TASK DESCRIPTION ▸
Your task is to repeat the entries underneath exactly, minus the pictures.

+-------+

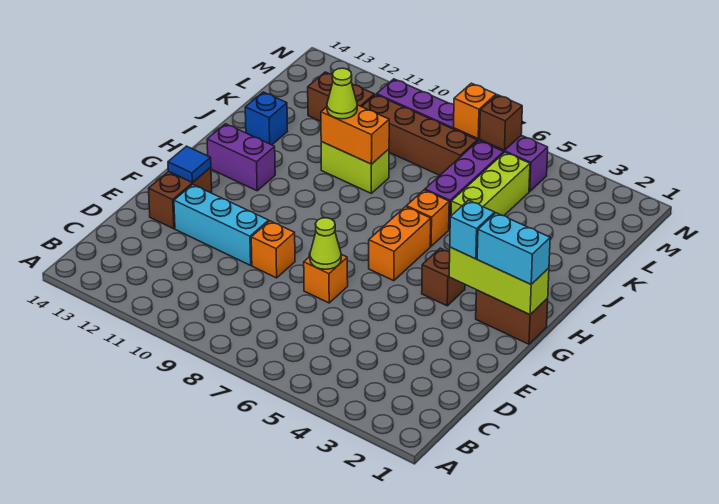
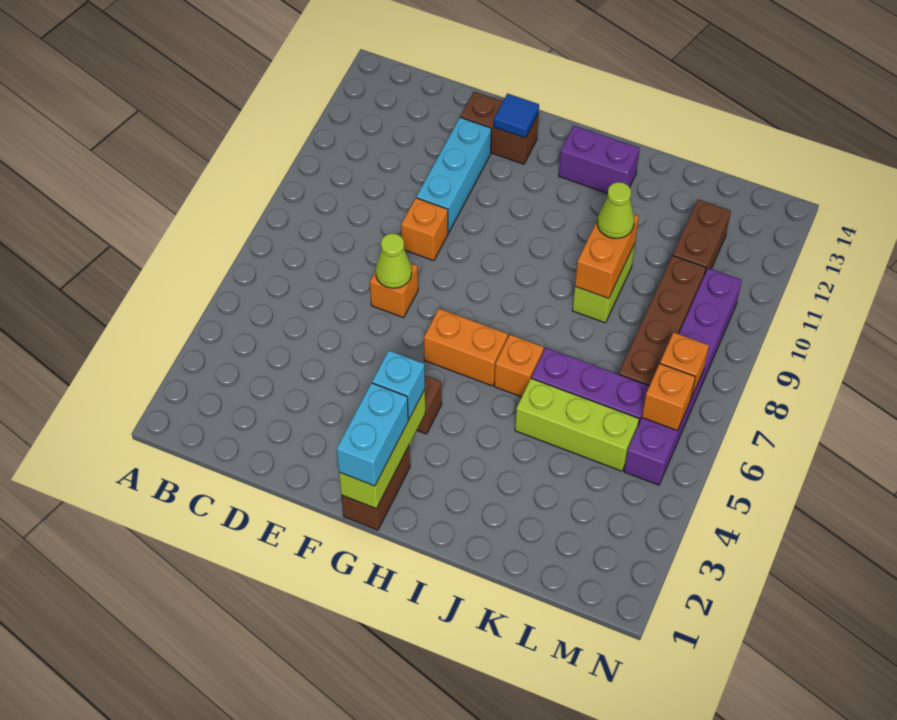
purple 1x2 brick [207,124,275,191] -> purple 1x2 brick turned to [559,126,640,193]
blue 1x1 brick [245,92,288,145] -> none
brown 1x1 brick [480,95,522,150] -> orange 1x1 brick [642,364,695,431]

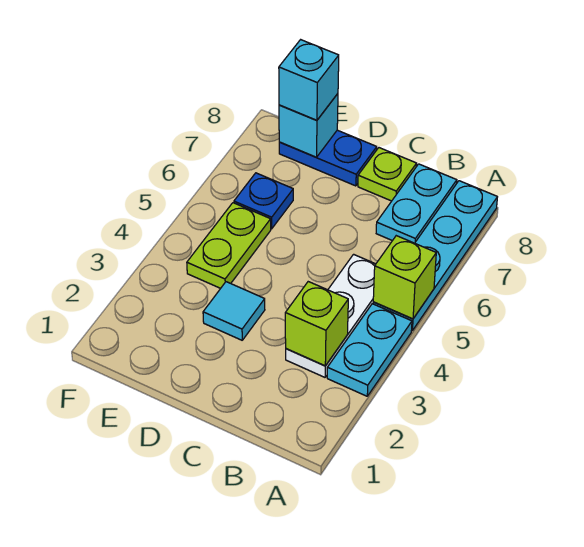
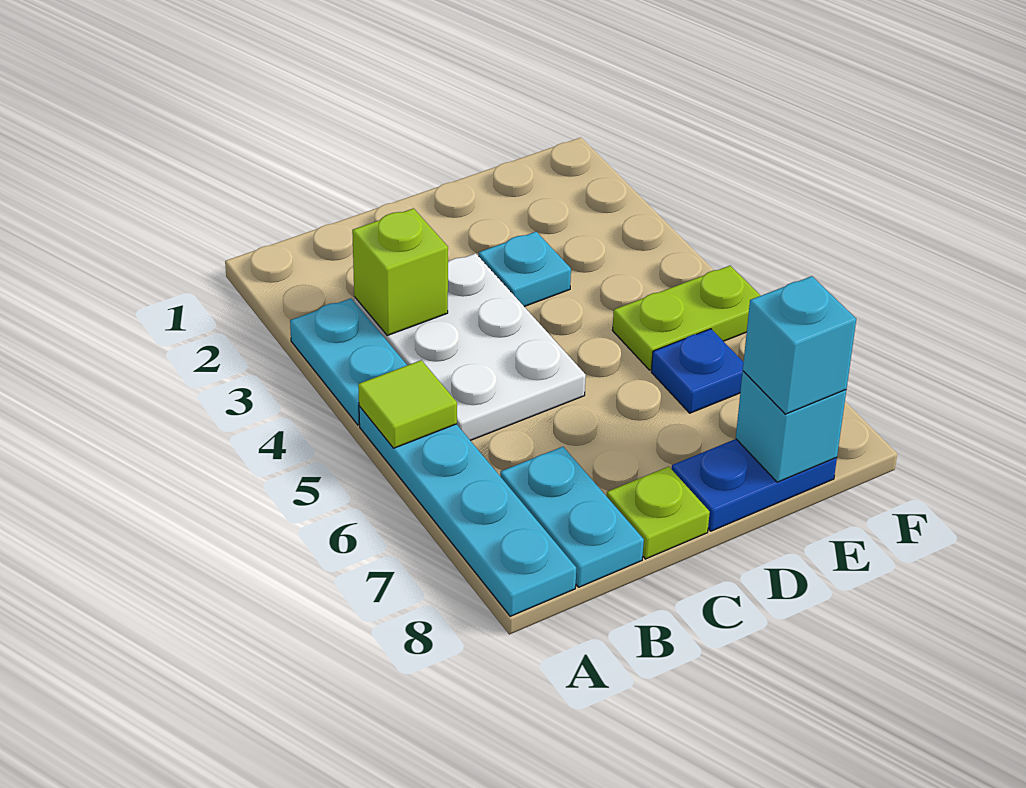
lime 1x1 brick [373,236,436,319] -> lime 1x1 tile [358,360,457,448]
white 1x3 plate [286,254,376,377] -> white 2x3 plate [354,253,586,440]
cyan 1x1 tile [203,282,265,340] -> cyan 1x1 plate [479,232,571,307]
lime 1x2 plate [187,203,271,288] -> lime 1x2 plate turned to [612,266,761,370]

+-------+

TASK SOLUTION ▸
purple 1x2 brick [207,124,275,191] -> purple 1x2 brick turned to [559,126,640,193]
blue 1x1 brick [245,92,288,145] -> none
brown 1x1 brick [480,95,522,150] -> orange 1x1 brick [642,364,695,431]

lime 1x1 brick [373,236,436,319] -> lime 1x1 tile [358,360,457,448]
white 1x3 plate [286,254,376,377] -> white 2x3 plate [354,253,586,440]
cyan 1x1 tile [203,282,265,340] -> cyan 1x1 plate [479,232,571,307]
lime 1x2 plate [187,203,271,288] -> lime 1x2 plate turned to [612,266,761,370]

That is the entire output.